- _Dataset excerpts_
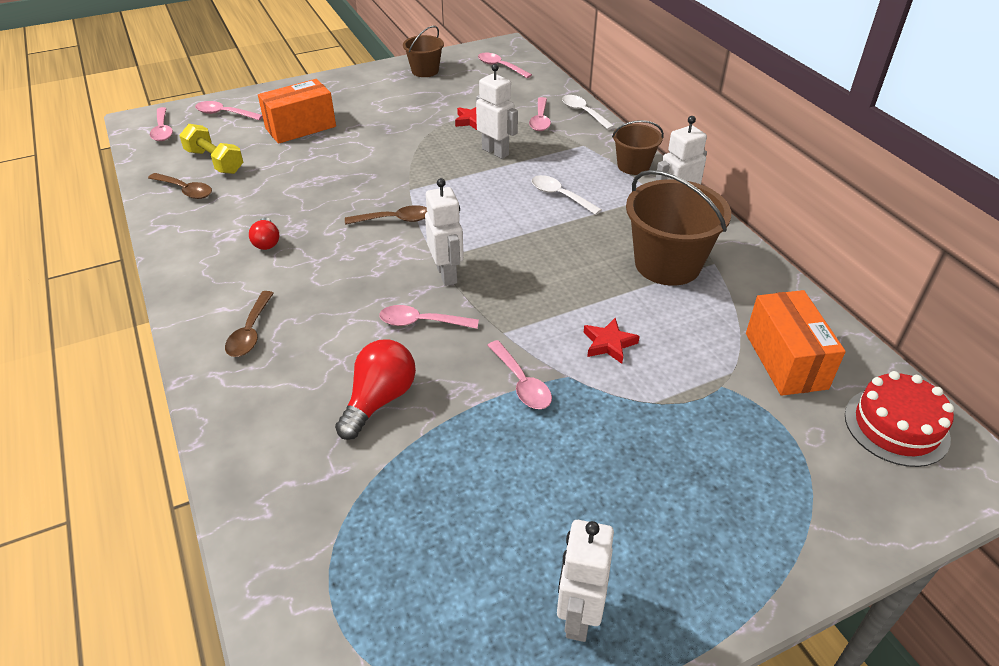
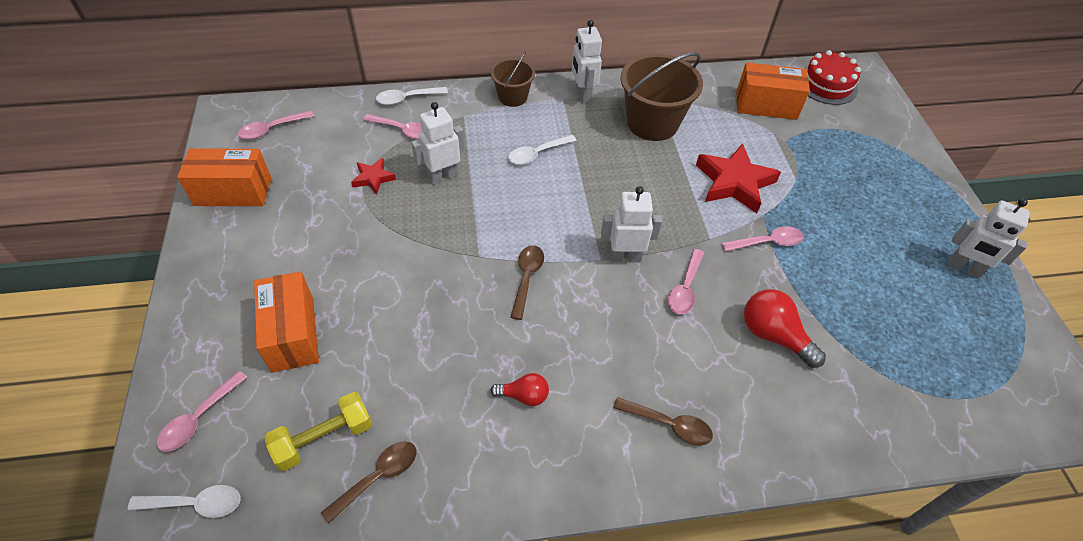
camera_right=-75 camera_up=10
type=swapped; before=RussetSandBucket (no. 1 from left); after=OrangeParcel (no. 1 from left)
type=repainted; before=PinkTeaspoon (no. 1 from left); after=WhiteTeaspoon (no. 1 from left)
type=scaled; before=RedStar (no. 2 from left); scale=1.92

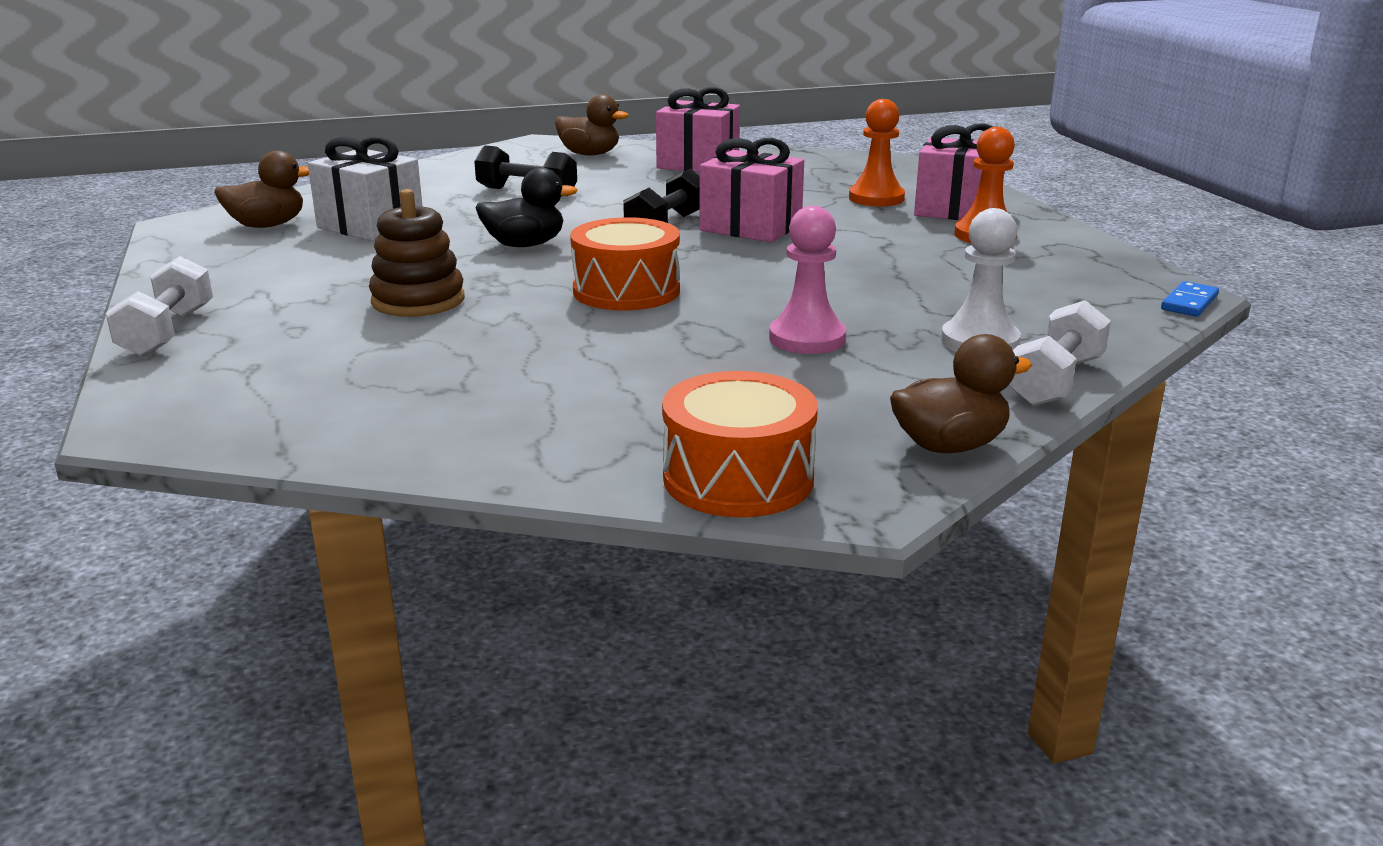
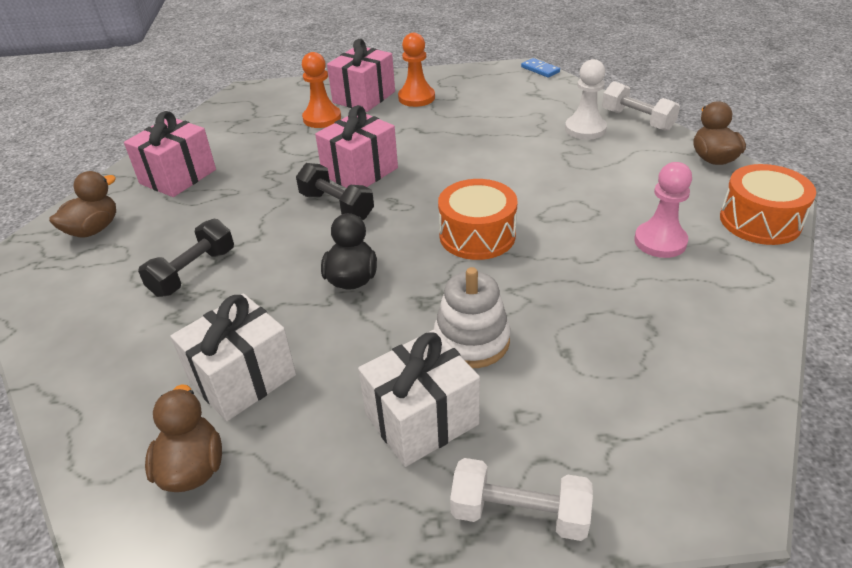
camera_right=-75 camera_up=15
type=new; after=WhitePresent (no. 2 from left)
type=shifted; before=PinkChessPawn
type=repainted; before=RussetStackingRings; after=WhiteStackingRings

- _Exercise prompt_
Output the records exactly, and let none of their pictures appear in the copy.

- _Response box_
camera_right=-75 camera_up=10
type=swapped; before=RussetSandBucket (no. 1 from left); after=OrangeParcel (no. 1 from left)
type=repainted; before=PinkTeaspoon (no. 1 from left); after=WhiteTeaspoon (no. 1 from left)
type=scaled; before=RedStar (no. 2 from left); scale=1.92

camera_right=-75 camera_up=15
type=new; after=WhitePresent (no. 2 from left)
type=shifted; before=PinkChessPawn
type=repainted; before=RussetStackingRings; after=WhiteStackingRings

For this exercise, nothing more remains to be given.